- WHAT TO PRODUCE:
Determine how many lines of the records include "pink", and answer with the number alone.

- DATA TO EXAMINE:
--

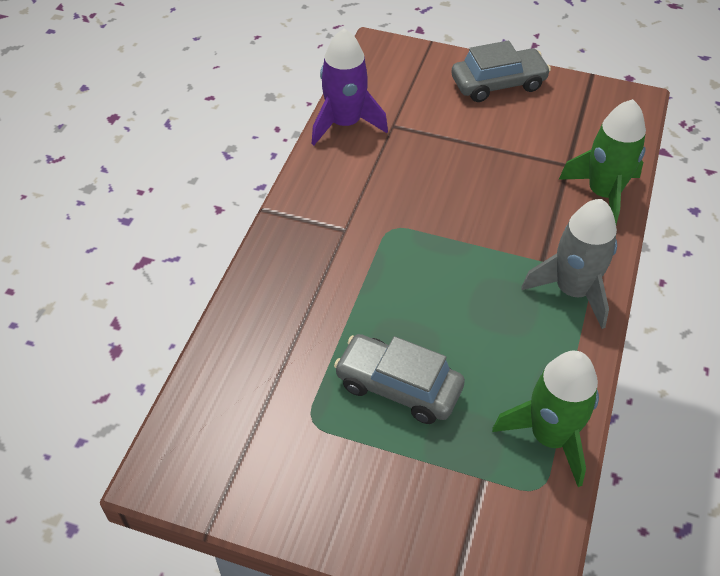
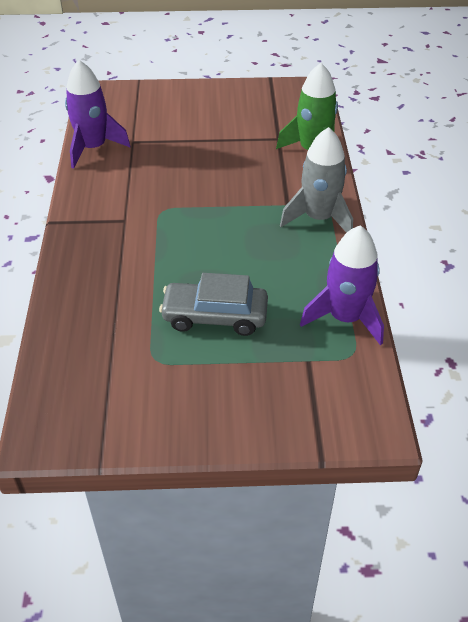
camera: 20 degrees left, 5 degrees down
(498, 84) = (203, 97): grey car -> none
(550, 437) = (345, 318): green rocket -> purple rocket

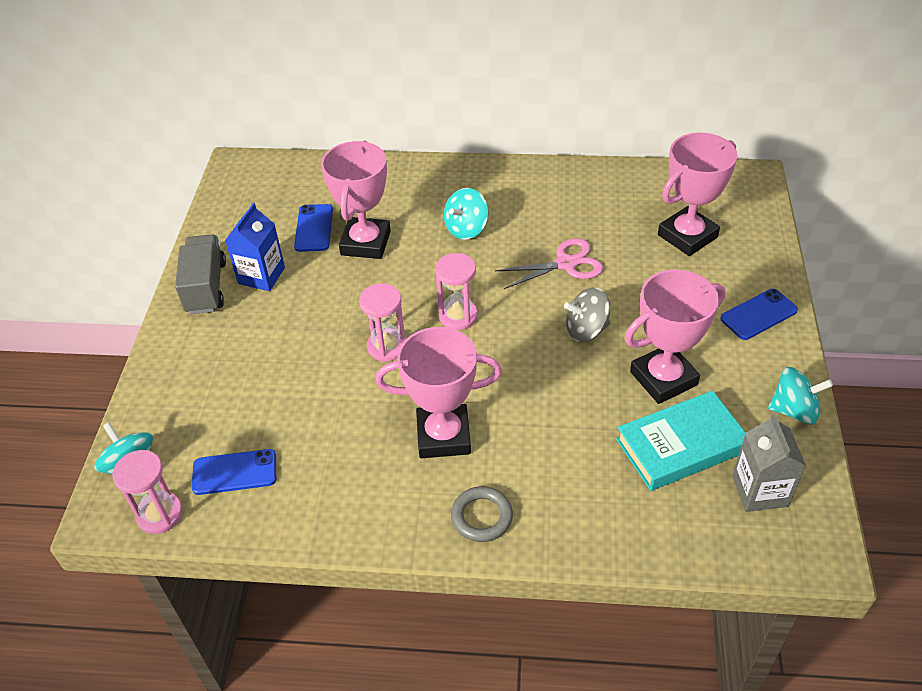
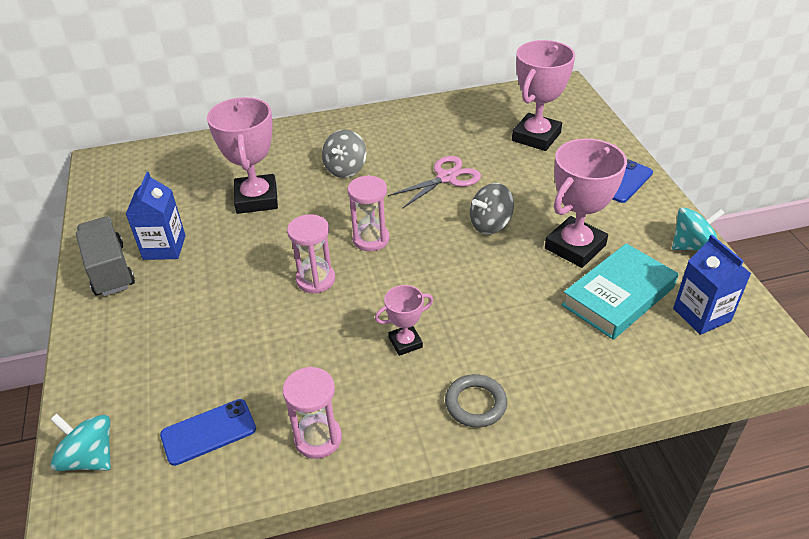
camera: 20 degrees left, 5 degrees down
(160, 514) = (141, 497): pink hourglass -> pink hourglass (318, 438)
(314, 228) = (201, 197): blue phone -> none
(443, 436) = (405, 342): pink trophy -> pink trophy, size x0.52
(466, 229) = (345, 169): turquoise spinning top -> grey spinning top
(759, 491) = (701, 315): grey carton -> blue carton

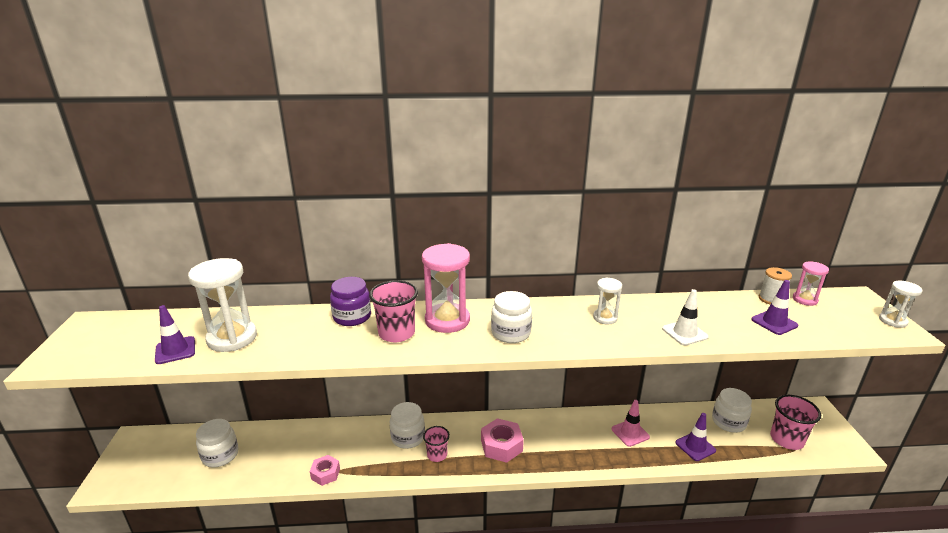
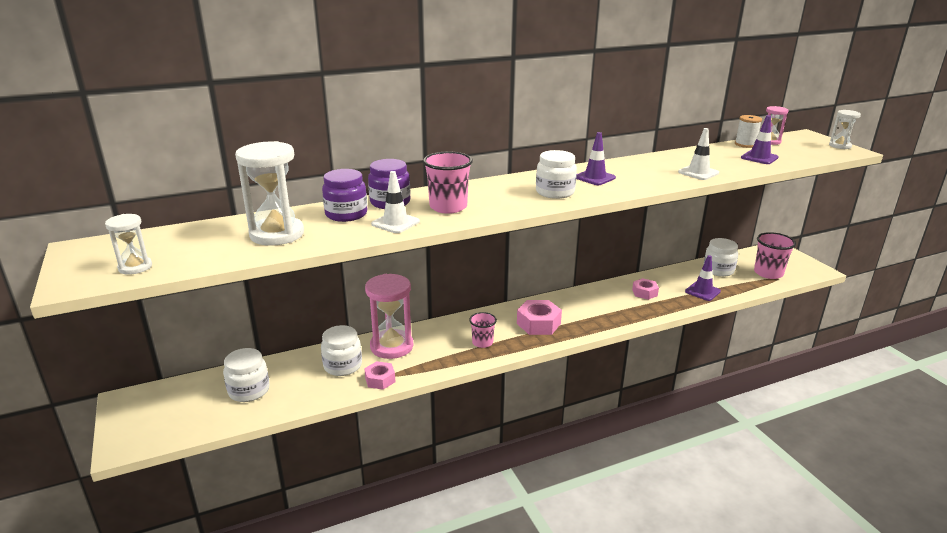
camera: 20 degrees left, 0 degrees up
(175, 350) = (222, 252): purple traffic cone -> purple traffic cone (595, 177)
(305, 324) = (346, 214): none -> purple jar
(335, 344) = (395, 223): none -> white traffic cone
(408, 437) = (444, 335): white jar -> white jar (343, 366)
(447, 320) = (487, 192): pink hourglass -> pink hourglass (391, 346)
(605, 318) = (626, 172): white hourglass -> white hourglass (135, 267)
(630, 433) = (644, 293): pink traffic cone -> pink nut

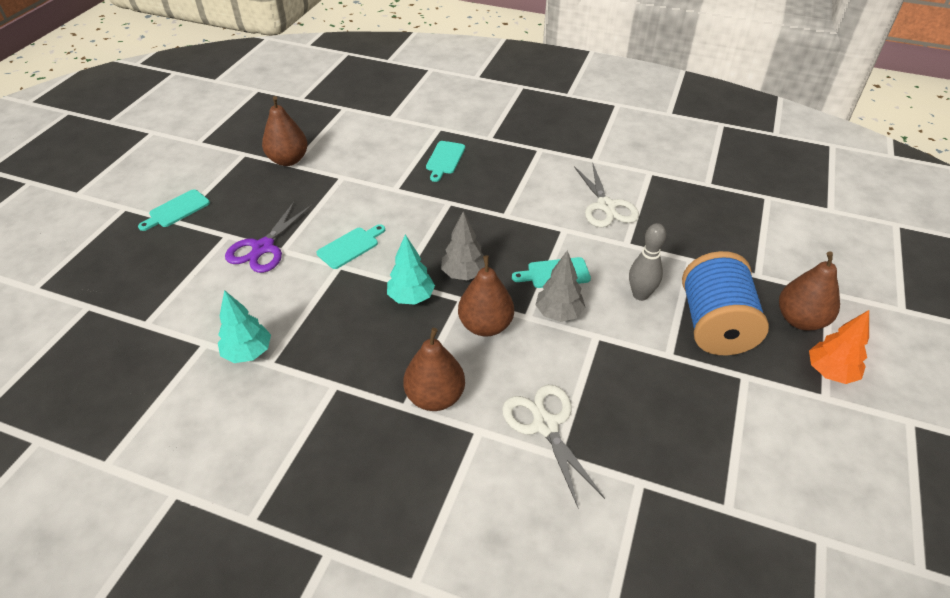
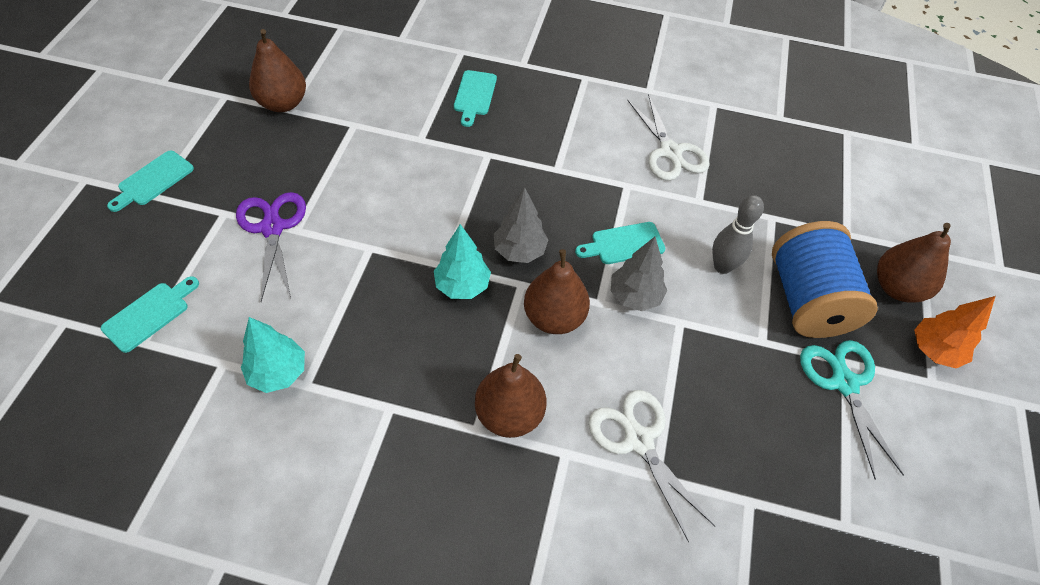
camera: 10 degrees left, 10 degrees up
(263, 247) = (272, 228): purple scissors -> purple scissors turned 150 degrees clockwise
(350, 246) = (379, 221): turquoise cutting board -> turquoise cutting board (149, 314)
(741, 393) = (844, 383): none -> turquoise scissors

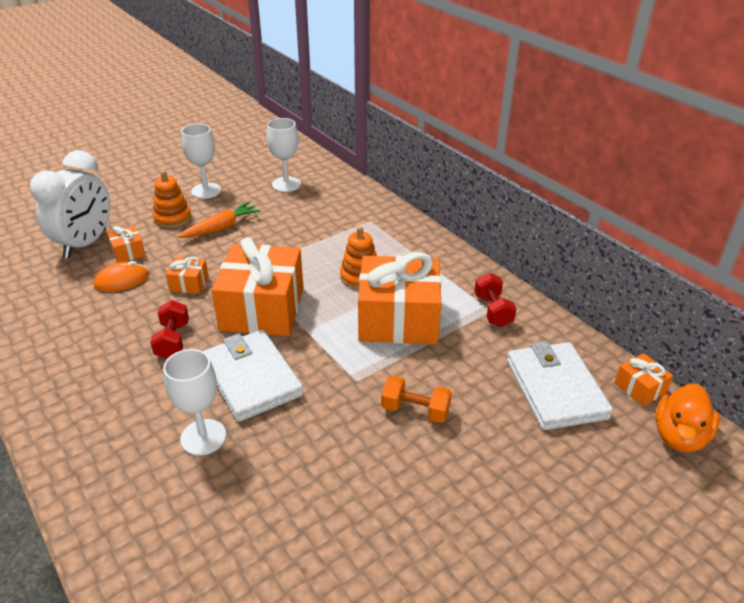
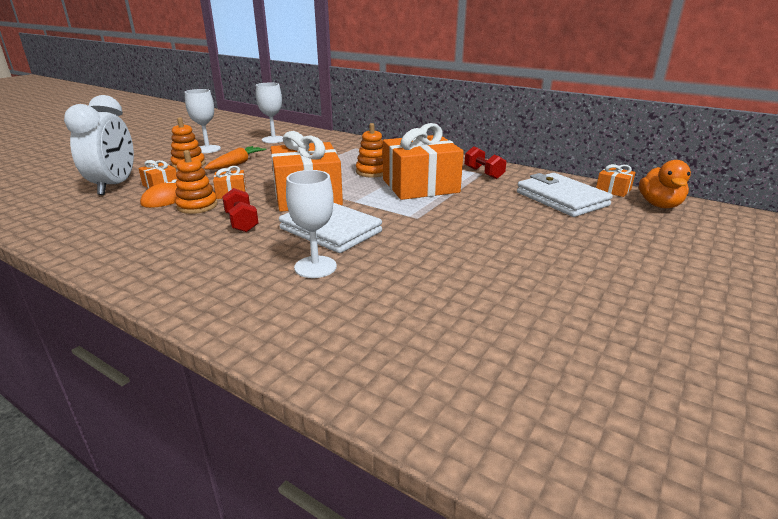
camera: 20 degrees left, 10 degrees down
(145, 299) = (197, 206): none -> orange stacking toy
(415, 410) = (476, 224): orange dumbbell -> none

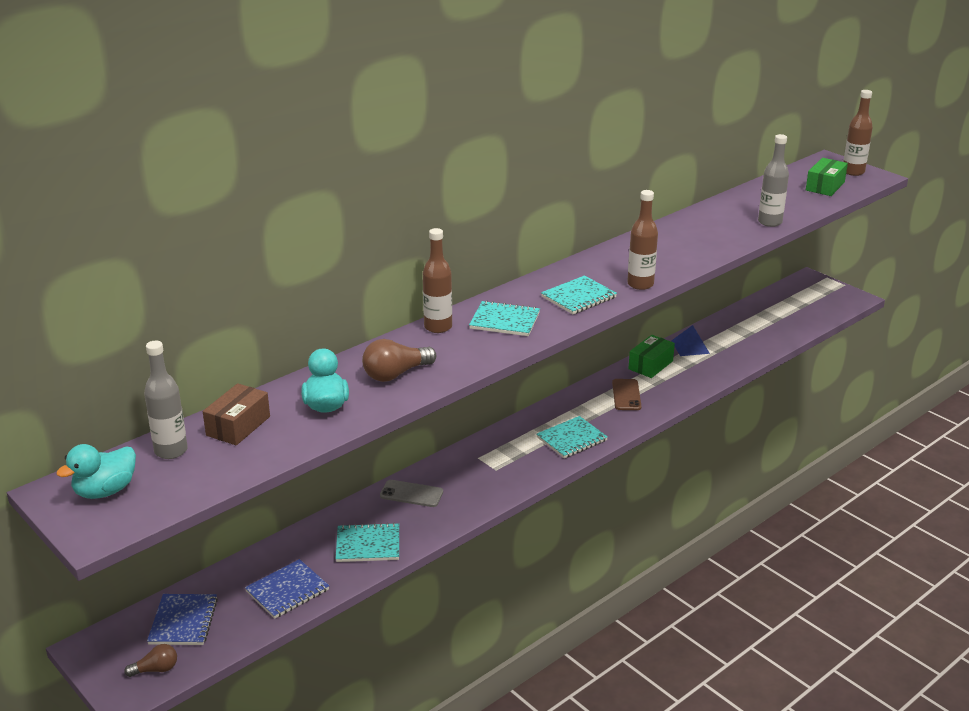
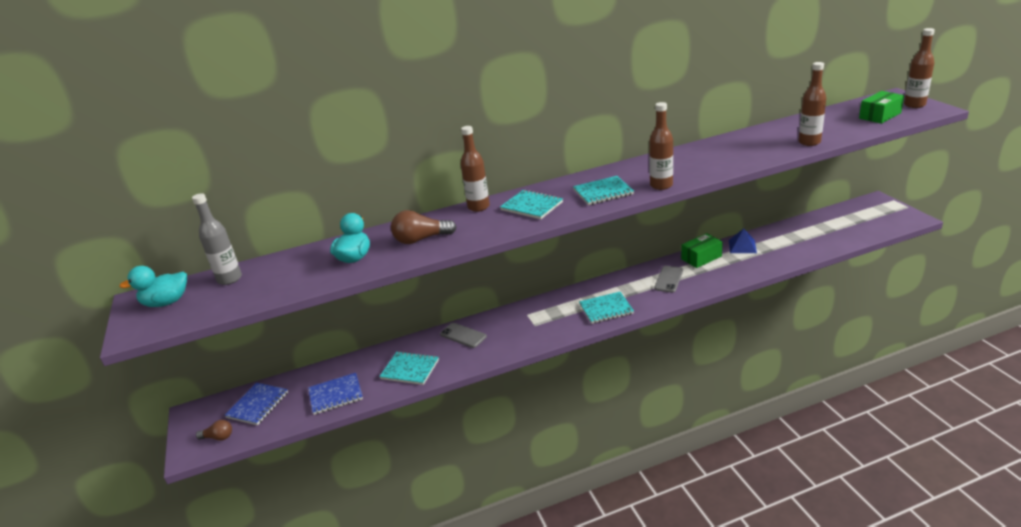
camera: 25 degrees right, 0 degrees up
(238, 426) = (286, 266): brown box -> none
(626, 395) = (668, 279): brown phone -> grey phone
(770, 222) = (809, 142): grey bottle -> brown bottle

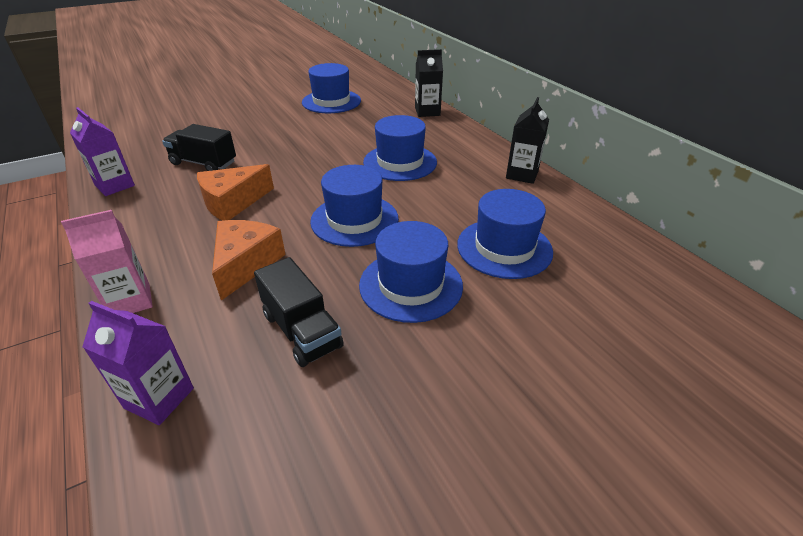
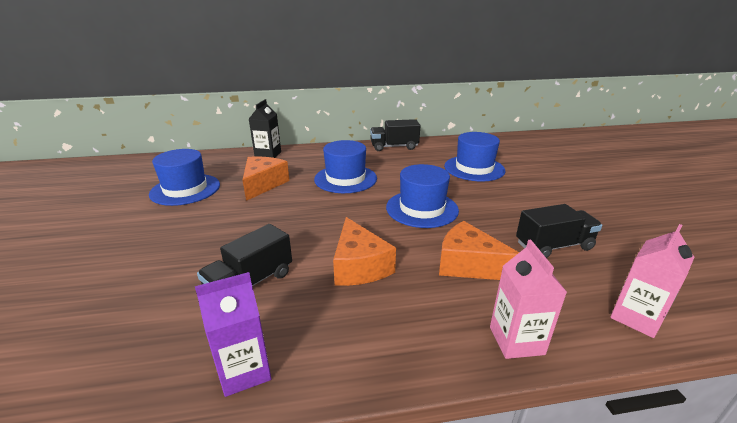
camera: 70 degrees left, 10 degrees down
(159, 398) = (636, 317): purple carton -> pink carton
(359, 127) = (263, 184): none -> orange cheese
(410, 285) = (507, 201): blue hat -> none
(522, 174) = (394, 147): black carton -> black truck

--

- EXERCISE OUTPUT:
5